Data shown Start Marker

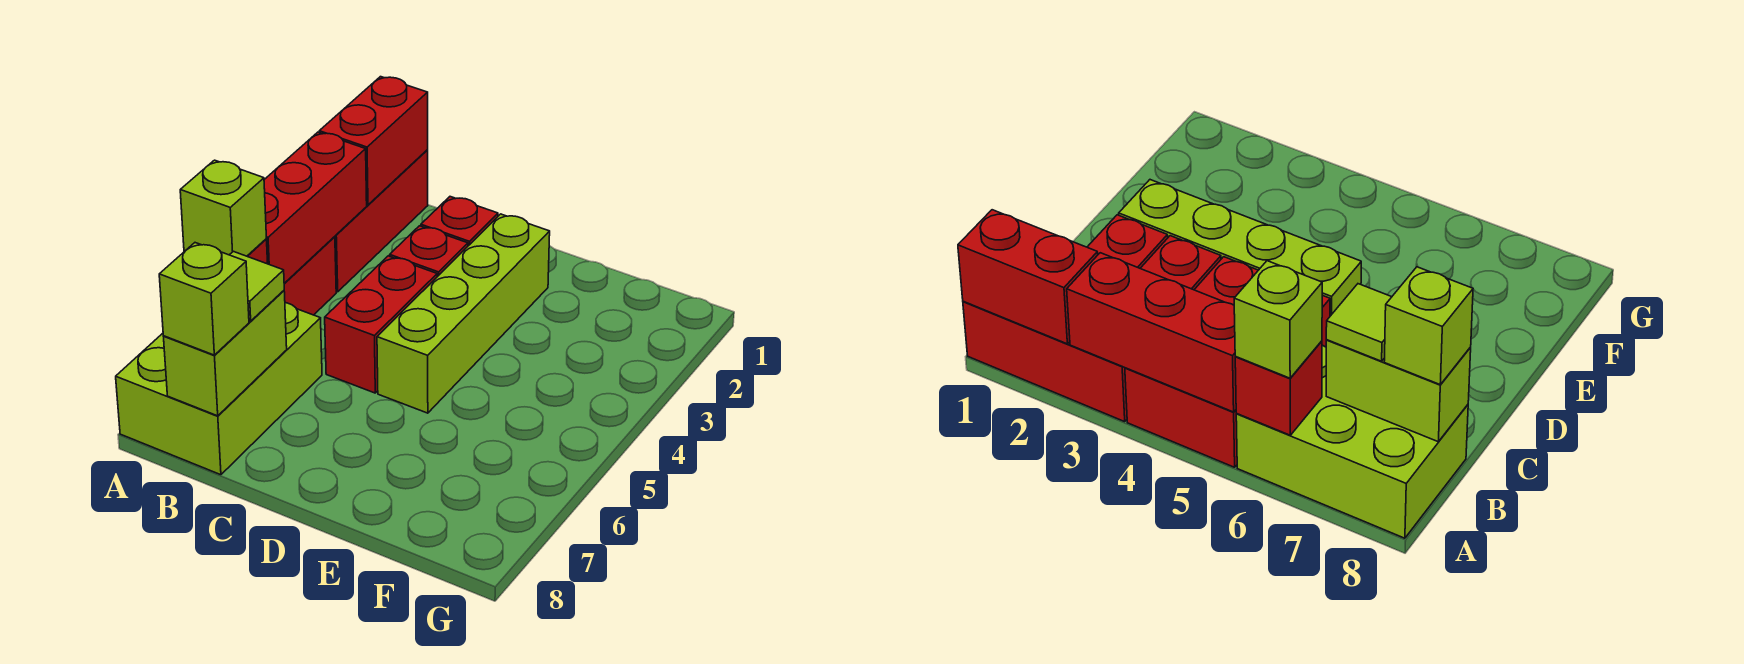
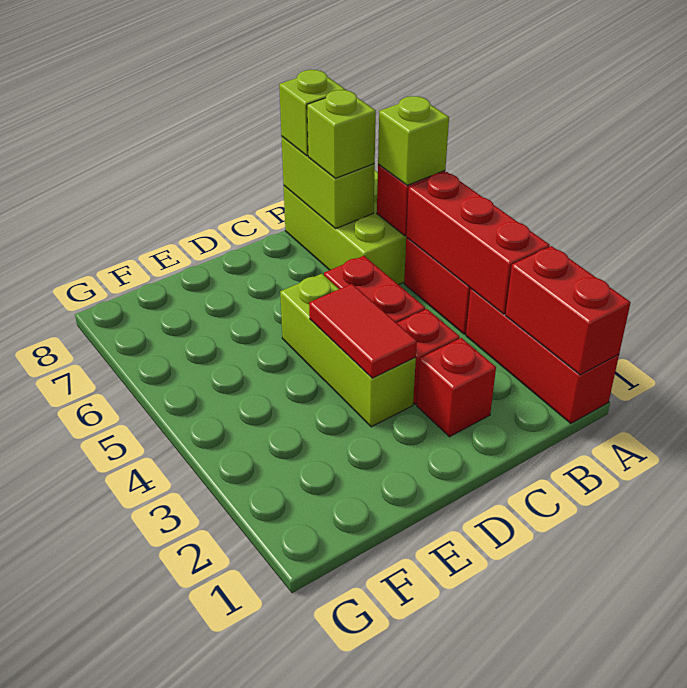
lime tile B7 level 3 -> lime brick B7 level 3
lime brick D2:D5 level 1 -> lime brick D3:D5 level 1
none -> red tile D3:D4 level 2

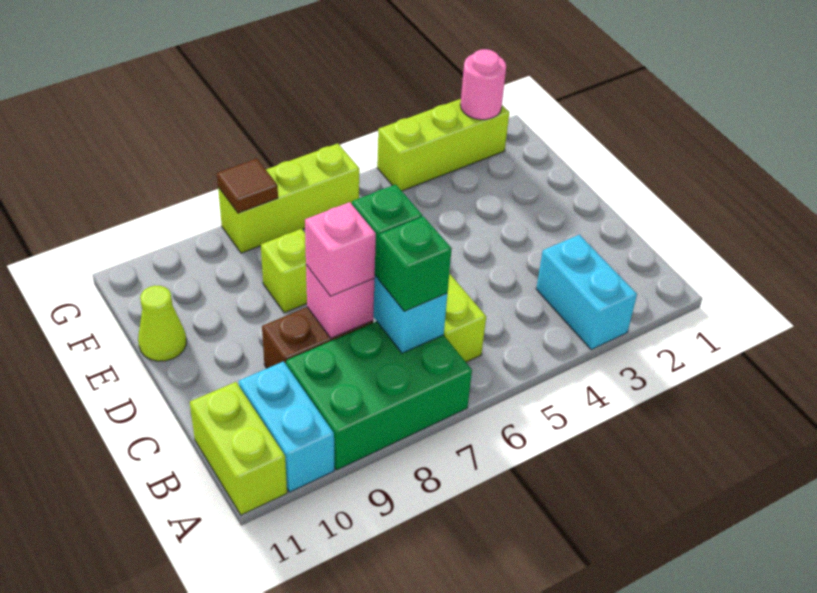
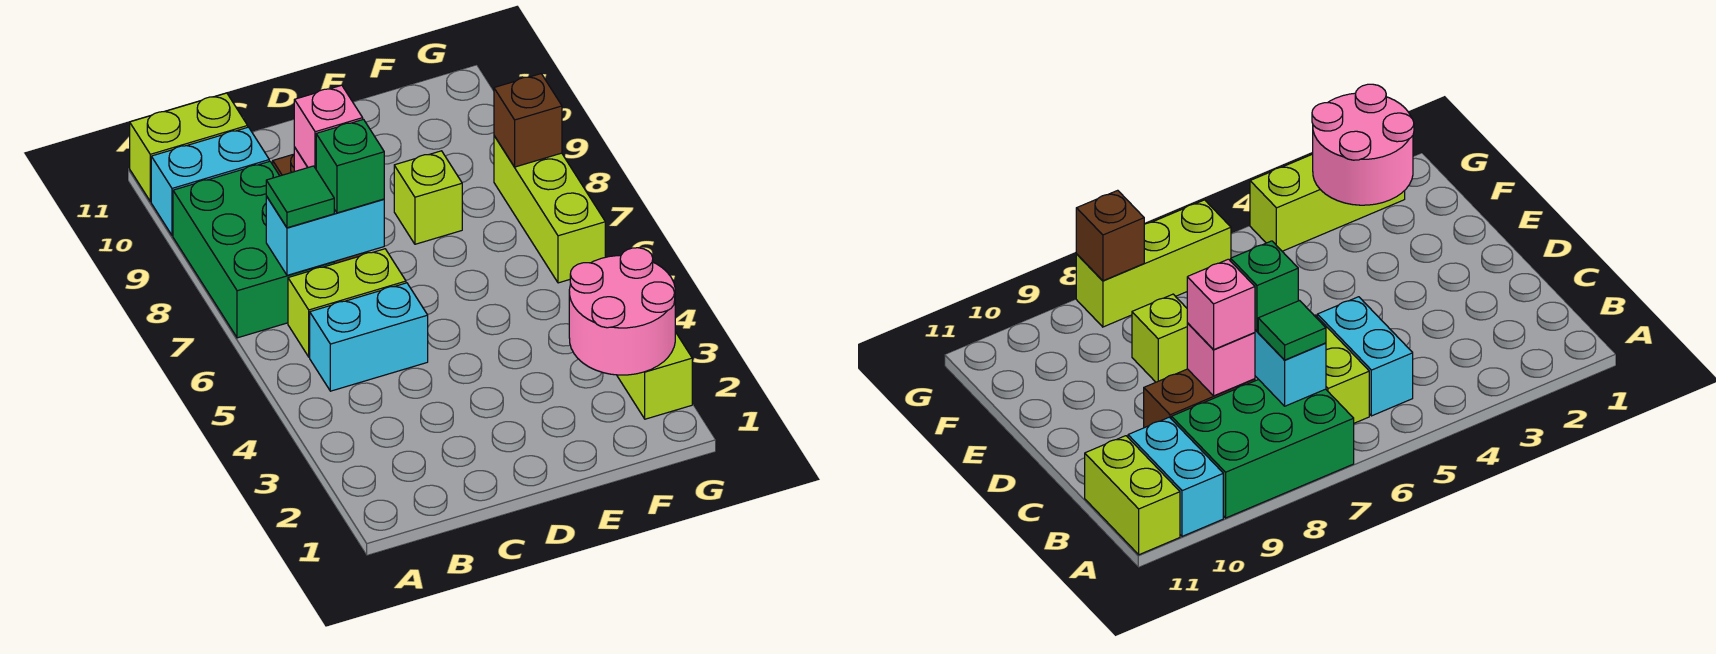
cyan brick A3:B3 level 1 -> cyan brick B5:C5 level 1
green brick B7 level 3 -> green tile B7 level 3
lime cone E11 level 1 -> none
pink round brick G2 level 2 -> pink round brick F2:G3 level 2
brown tile G8 level 2 -> brown brick G8 level 2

Data shown End Marker

Activity
Copy exactly, with no other lines, the stretch of the material that begins at the line containing "green brick B7" and ends at its last line.

Result
green brick B7 level 3 -> green tile B7 level 3
lime cone E11 level 1 -> none
pink round brick G2 level 2 -> pink round brick F2:G3 level 2
brown tile G8 level 2 -> brown brick G8 level 2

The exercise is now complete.